> WHAT IS NEEDED:
Copy out, character for character, the lines of the records from the one containing "Chart (1975) (96, 34)" through the one containing "From the cell", including both of those lines.

— BEGIN GIVEN RECORDS —

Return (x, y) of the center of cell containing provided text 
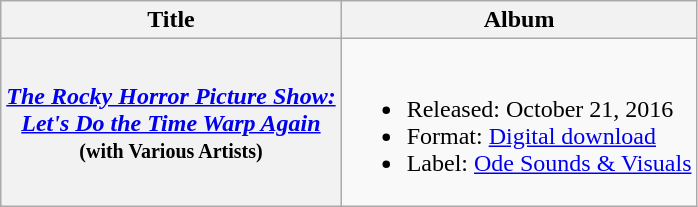
Title (171, 20)
Album (519, 20)
Released: October 21, 2016Format: Digital downloadLabel: Ode Sounds & Visuals (519, 122)
The Rocky Horror Picture Show: Let's Do the Time Warp Again(with Various Artists) (171, 122)
Pinpoint the cell where the given text exists, returning its (x, y) midpoint coordinate. 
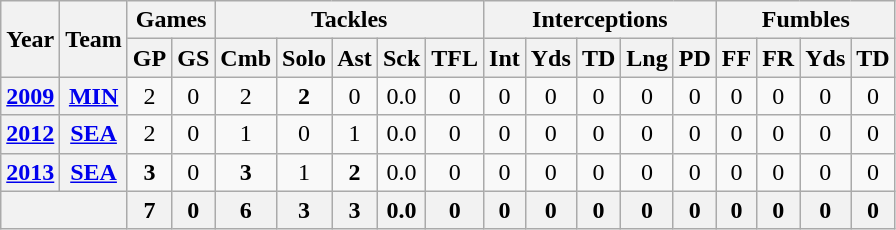
Interceptions (600, 20)
FR (778, 58)
Int (505, 58)
PD (694, 58)
7 (149, 210)
TFL (455, 58)
Ast (355, 58)
Tackles (350, 20)
Team (94, 39)
2009 (30, 96)
6 (246, 210)
Sck (401, 58)
Lng (647, 58)
Games (170, 20)
FF (736, 58)
Fumbles (806, 20)
MIN (94, 96)
2013 (30, 172)
Solo (304, 58)
Year (30, 39)
GP (149, 58)
GS (194, 58)
2012 (30, 134)
Cmb (246, 58)
Find where the given text appears and provide that cell's center as (x, y) coordinate. 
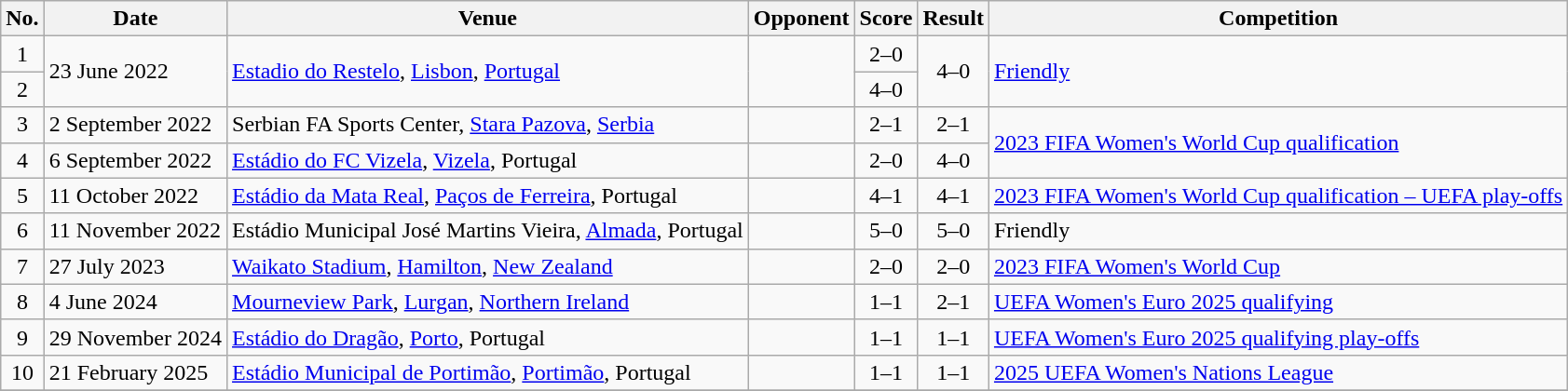
Estádio Municipal de Portimão, Portimão, Portugal (488, 373)
UEFA Women's Euro 2025 qualifying play-offs (1278, 337)
2023 FIFA Women's World Cup (1278, 266)
23 June 2022 (135, 72)
Estádio da Mata Real, Paços de Ferreira, Portugal (488, 196)
29 November 2024 (135, 337)
No. (22, 19)
6 September 2022 (135, 160)
Estadio do Restelo, Lisbon, Portugal (488, 72)
8 (22, 302)
27 July 2023 (135, 266)
Waikato Stadium, Hamilton, New Zealand (488, 266)
7 (22, 266)
21 February 2025 (135, 373)
4 June 2024 (135, 302)
Date (135, 19)
Estádio do FC Vizela, Vizela, Portugal (488, 160)
9 (22, 337)
Serbian FA Sports Center, Stara Pazova, Serbia (488, 125)
Estádio Municipal José Martins Vieira, Almada, Portugal (488, 231)
3 (22, 125)
11 October 2022 (135, 196)
Opponent (801, 19)
2025 UEFA Women's Nations League (1278, 373)
1 (22, 54)
2023 FIFA Women's World Cup qualification – UEFA play-offs (1278, 196)
Venue (488, 19)
UEFA Women's Euro 2025 qualifying (1278, 302)
11 November 2022 (135, 231)
Result (953, 19)
6 (22, 231)
Competition (1278, 19)
4 (22, 160)
2023 FIFA Women's World Cup qualification (1278, 143)
2 September 2022 (135, 125)
5 (22, 196)
Estádio do Dragão, Porto, Portugal (488, 337)
Mourneview Park, Lurgan, Northern Ireland (488, 302)
10 (22, 373)
2 (22, 89)
Score (886, 19)
Identify which cell holds the provided text, then report its (x, y) central coordinate. 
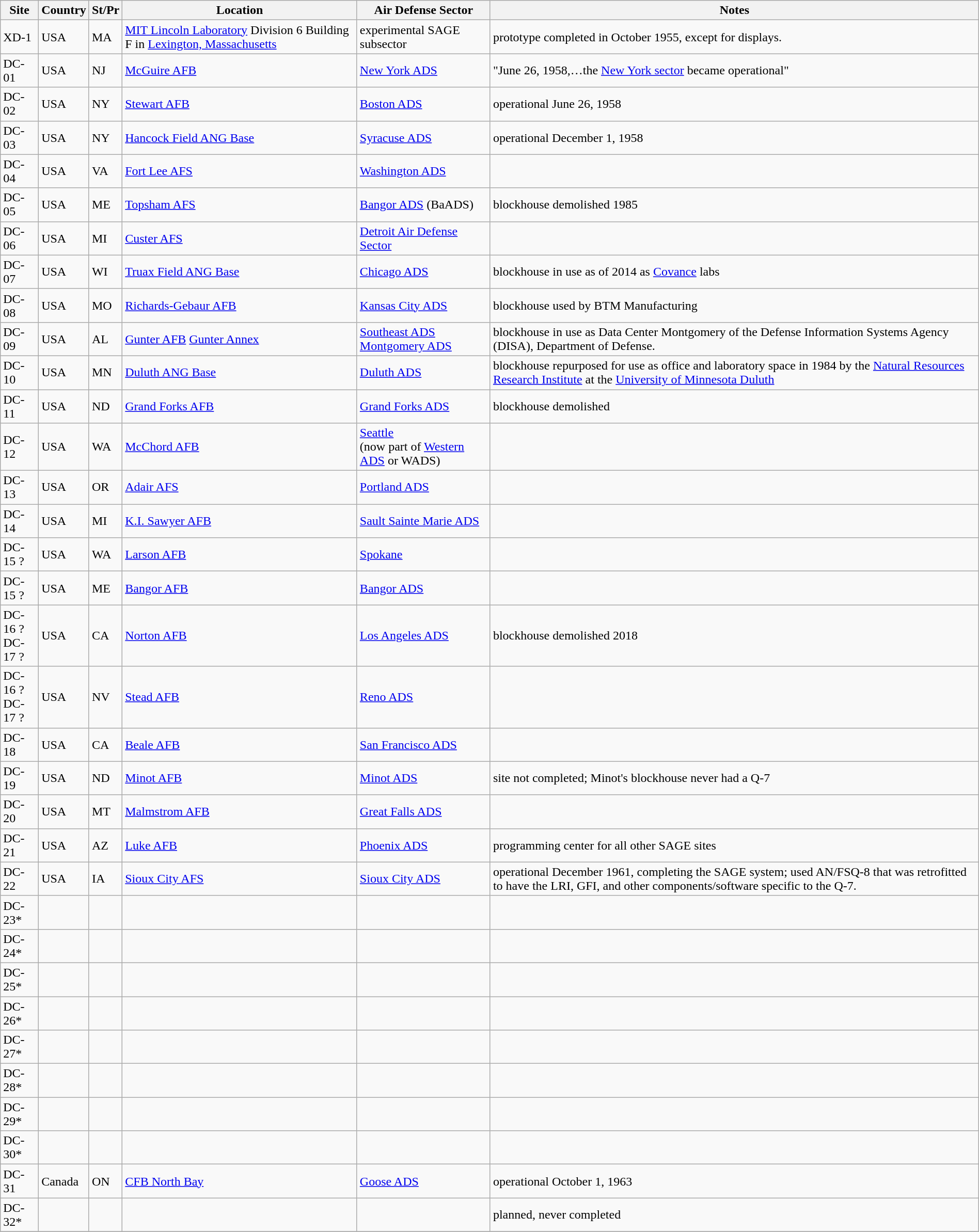
DC-22 (20, 879)
blockhouse demolished (734, 406)
DC-25* (20, 980)
Syracuse ADS (423, 137)
Grand Forks ADS (423, 406)
ON (105, 1181)
AZ (105, 846)
Location (240, 10)
Chicago ADS (423, 272)
AL (105, 339)
DC-31 (20, 1181)
Bangor ADS (423, 589)
DC-23* (20, 913)
Notes (734, 10)
DC-18 (20, 745)
Bangor ADS (BaADS) (423, 204)
Los Angeles ADS (423, 636)
Sault Sainte Marie ADS (423, 522)
Minot AFB (240, 779)
VA (105, 171)
programming center for all other SAGE sites (734, 846)
MIT Lincoln Laboratory Division 6 Building F in Lexington, Massachusetts (240, 37)
K.I. Sawyer AFB (240, 522)
MT (105, 812)
Custer AFS (240, 239)
Canada (64, 1181)
operational December 1, 1958 (734, 137)
Kansas City ADS (423, 306)
Country (64, 10)
McGuire AFB (240, 70)
Adair AFS (240, 487)
DC-30* (20, 1148)
site not completed; Minot's blockhouse never had a Q-7 (734, 779)
Bangor AFB (240, 589)
Detroit Air Defense Sector (423, 239)
Air Defense Sector (423, 10)
DC-21 (20, 846)
Luke AFB (240, 846)
MN (105, 373)
Fort Lee AFS (240, 171)
blockhouse in use as Data Center Montgomery of the Defense Information Systems Agency (DISA), Department of Defense. (734, 339)
Washington ADS (423, 171)
Hancock Field ANG Base (240, 137)
Phoenix ADS (423, 846)
Duluth ANG Base (240, 373)
DC-04 (20, 171)
DC-12 (20, 447)
DC-29* (20, 1114)
DC-11 (20, 406)
DC-06 (20, 239)
St/Pr (105, 10)
blockhouse demolished 1985 (734, 204)
DC-27* (20, 1047)
blockhouse used by BTM Manufacturing (734, 306)
Minot ADS (423, 779)
Stewart AFB (240, 104)
DC-05 (20, 204)
New York ADS (423, 70)
Grand Forks AFB (240, 406)
CFB North Bay (240, 1181)
prototype completed in October 1955, except for displays. (734, 37)
DC-14 (20, 522)
blockhouse demolished 2018 (734, 636)
Seattle(now part of Western ADS or WADS) (423, 447)
operational June 26, 1958 (734, 104)
Truax Field ANG Base (240, 272)
Topsham AFS (240, 204)
DC-28* (20, 1081)
Stead AFB (240, 697)
Gunter AFB Gunter Annex (240, 339)
DC-09 (20, 339)
IA (105, 879)
Duluth ADS (423, 373)
DC-32* (20, 1215)
Larson AFB (240, 555)
Sioux City ADS (423, 879)
DC-20 (20, 812)
NV (105, 697)
XD-1 (20, 37)
DC-07 (20, 272)
Reno ADS (423, 697)
DC-10 (20, 373)
Sioux City AFS (240, 879)
blockhouse in use as of 2014 as Covance labs (734, 272)
DC-02 (20, 104)
Goose ADS (423, 1181)
San Francisco ADS (423, 745)
DC-13 (20, 487)
Norton AFB (240, 636)
Richards-Gebaur AFB (240, 306)
McChord AFB (240, 447)
DC-26* (20, 1013)
DC-01 (20, 70)
MO (105, 306)
DC-03 (20, 137)
Malmstrom AFB (240, 812)
Spokane (423, 555)
"June 26, 1958,…the New York sector became operational" (734, 70)
MA (105, 37)
Boston ADS (423, 104)
DC-19 (20, 779)
Great Falls ADS (423, 812)
NJ (105, 70)
WI (105, 272)
operational October 1, 1963 (734, 1181)
OR (105, 487)
Portland ADS (423, 487)
DC-24* (20, 946)
Site (20, 10)
Beale AFB (240, 745)
planned, never completed (734, 1215)
experimental SAGE subsector (423, 37)
Southeast ADS Montgomery ADS (423, 339)
DC-08 (20, 306)
Extract the (X, Y) coordinate from the center of the cell holding the provided text.  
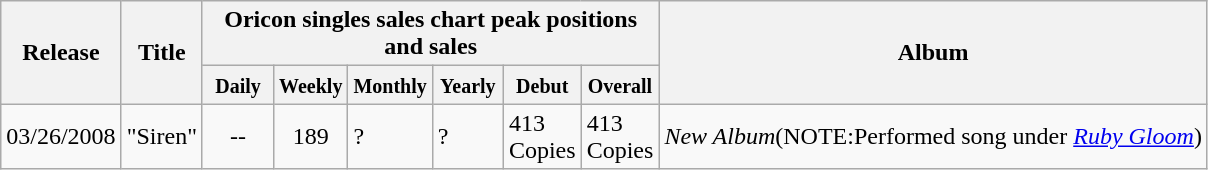
189 (311, 136)
Debut (542, 85)
"Siren" (162, 136)
03/26/2008 (61, 136)
Release (61, 52)
Album (934, 52)
Monthly (390, 85)
-- (238, 136)
Yearly (468, 85)
Daily (238, 85)
New Album(NOTE:Performed song under Ruby Gloom) (934, 136)
Overall (620, 85)
Oricon singles sales chart peak positions and sales (430, 34)
Title (162, 52)
Weekly (311, 85)
Locate the cell with the specified text and output its (X, Y) center coordinate. 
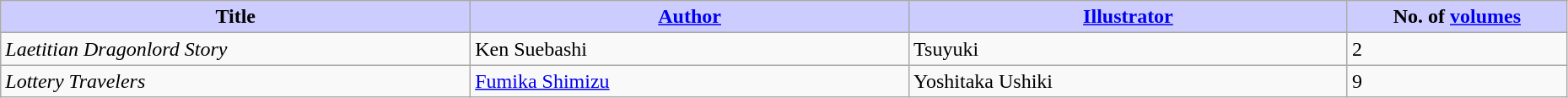
2 (1457, 49)
Title (236, 17)
Tsuyuki (1129, 49)
Fumika Shimizu (690, 81)
Illustrator (1129, 17)
Lottery Travelers (236, 81)
No. of volumes (1457, 17)
Ken Suebashi (690, 49)
Author (690, 17)
Yoshitaka Ushiki (1129, 81)
9 (1457, 81)
Laetitian Dragonlord Story (236, 49)
Scan for the cell matching the given text and deliver its (x, y) coordinate at center. 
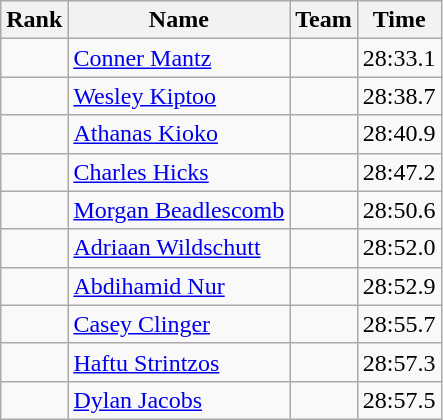
28:33.1 (399, 58)
Casey Clinger (179, 324)
Dylan Jacobs (179, 400)
Abdihamid Nur (179, 286)
28:47.2 (399, 172)
Adriaan Wildschutt (179, 248)
28:52.9 (399, 286)
Conner Mantz (179, 58)
28:38.7 (399, 96)
Athanas Kioko (179, 134)
28:40.9 (399, 134)
Rank (34, 20)
28:55.7 (399, 324)
Team (324, 20)
Time (399, 20)
28:52.0 (399, 248)
28:57.3 (399, 362)
Haftu Strintzos (179, 362)
Charles Hicks (179, 172)
28:50.6 (399, 210)
Morgan Beadlescomb (179, 210)
28:57.5 (399, 400)
Name (179, 20)
Wesley Kiptoo (179, 96)
Search for the cell housing the specified text and yield its (x, y) center coordinate. 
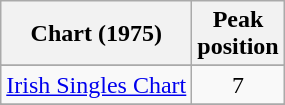
Chart (1975) (96, 34)
7 (238, 85)
Irish Singles Chart (96, 85)
Peakposition (238, 34)
From the cell containing the given text, extract its center point as (x, y) coordinate. 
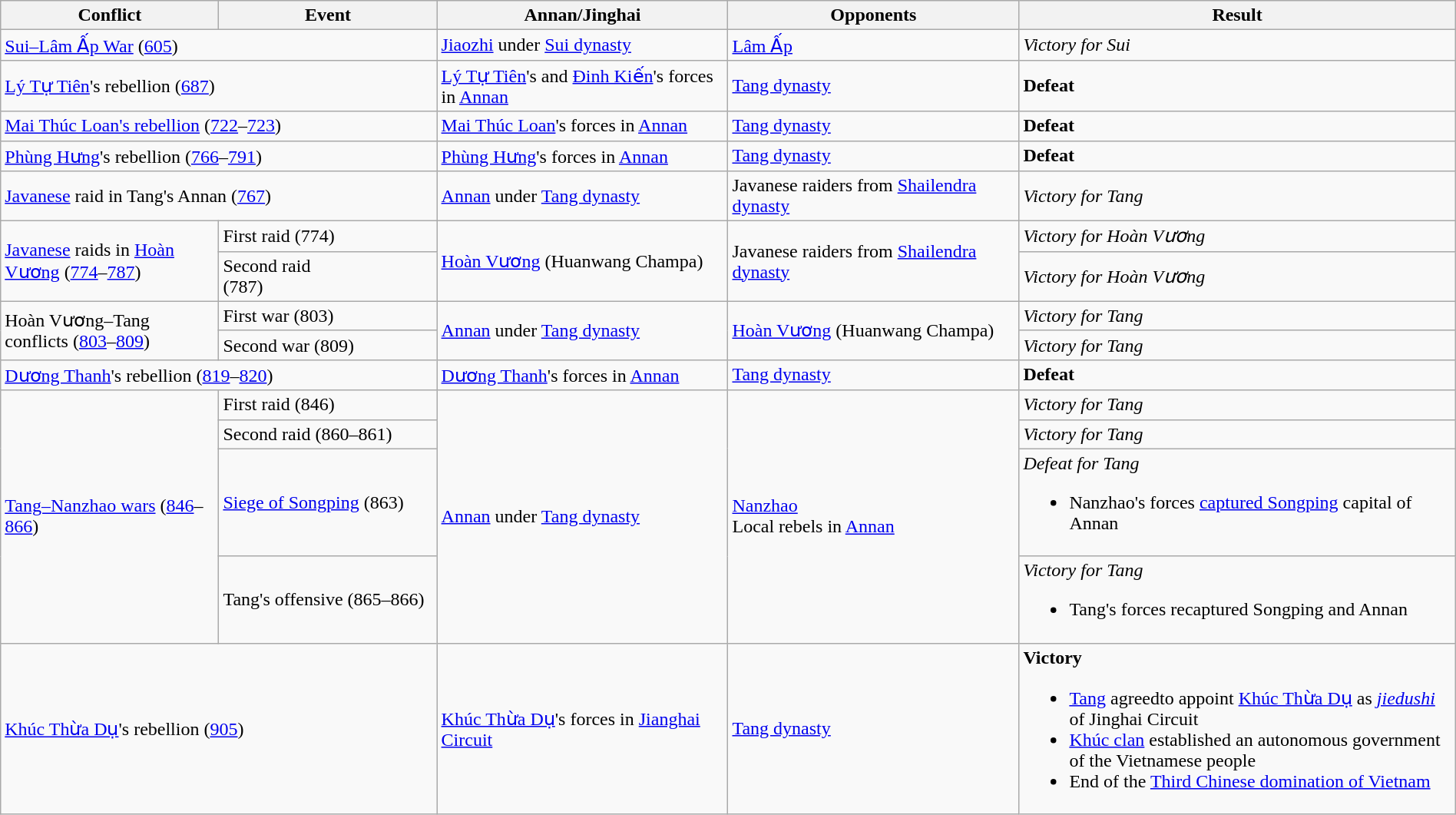
Phùng Hưng's rebellion (766–791) (219, 156)
First war (803) (328, 316)
Mai Thúc Loan's rebellion (722–723) (219, 126)
Lâm Ấp (874, 45)
Annan/Jinghai (582, 15)
Second raid (860–861) (328, 434)
First raid (846) (328, 405)
Khúc Thừa Dụ's forces in Jianghai Circuit (582, 728)
Result (1237, 15)
Tang–Nanzhao wars (846–866) (110, 516)
Victory for Sui (1237, 45)
Hoàn Vương–Tang conflicts (803–809) (110, 330)
NanzhaoLocal rebels in Annan (874, 516)
First raid (774) (328, 237)
Lý Tự Tiên's rebellion (687) (219, 86)
Sui–Lâm Ấp War (605) (219, 45)
Event (328, 15)
Defeat for TangNanzhao's forces captured Songping capital of Annan (1237, 502)
Siege of Songping (863) (328, 502)
Lý Tự Tiên's and Đinh Kiến's forces in Annan (582, 86)
Conflict (110, 15)
Javanese raids in Hoàn Vương (774–787) (110, 261)
Victory for TangTang's forces recaptured Songping and Annan (1237, 599)
Opponents (874, 15)
Second war (809) (328, 345)
Javanese raid in Tang's Annan (767) (219, 197)
Jiaozhi under Sui dynasty (582, 45)
Mai Thúc Loan's forces in Annan (582, 126)
Dương Thanh's rebellion (819–820) (219, 375)
Tang's offensive (865–866) (328, 599)
Dương Thanh's forces in Annan (582, 375)
Second raid (787) (328, 276)
Phùng Hưng's forces in Annan (582, 156)
Khúc Thừa Dụ's rebellion (905) (219, 728)
Find where the given text appears and provide that cell's center as (x, y) coordinate. 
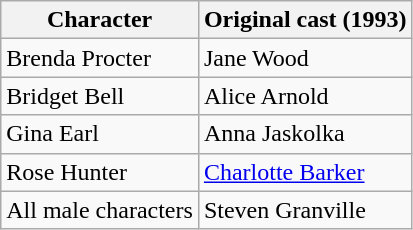
Steven Granville (305, 210)
Bridget Bell (100, 96)
Jane Wood (305, 58)
Character (100, 20)
Anna Jaskolka (305, 134)
Gina Earl (100, 134)
Rose Hunter (100, 172)
Alice Arnold (305, 96)
Original cast (1993) (305, 20)
Charlotte Barker (305, 172)
Brenda Procter (100, 58)
All male characters (100, 210)
Identify which cell holds the provided text, then report its [x, y] central coordinate. 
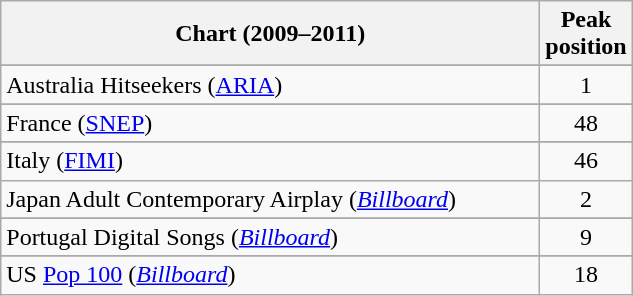
France (SNEP) [270, 123]
Portugal Digital Songs (Billboard) [270, 237]
1 [586, 85]
Italy (FIMI) [270, 161]
US Pop 100 (Billboard) [270, 275]
2 [586, 199]
46 [586, 161]
Australia Hitseekers (ARIA) [270, 85]
Japan Adult Contemporary Airplay (Billboard) [270, 199]
Peakposition [586, 34]
9 [586, 237]
Chart (2009–2011) [270, 34]
48 [586, 123]
18 [586, 275]
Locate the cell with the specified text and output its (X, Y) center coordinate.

— END GIVEN RECORDS —

> TASK SOLUTION:
Chart (1975) (96, 34)
7 (238, 85)
Irish Singles Chart (96, 85)
Peakposition (238, 34)
From the cell containing the given text, extract its center point as (x, y) coordinate. 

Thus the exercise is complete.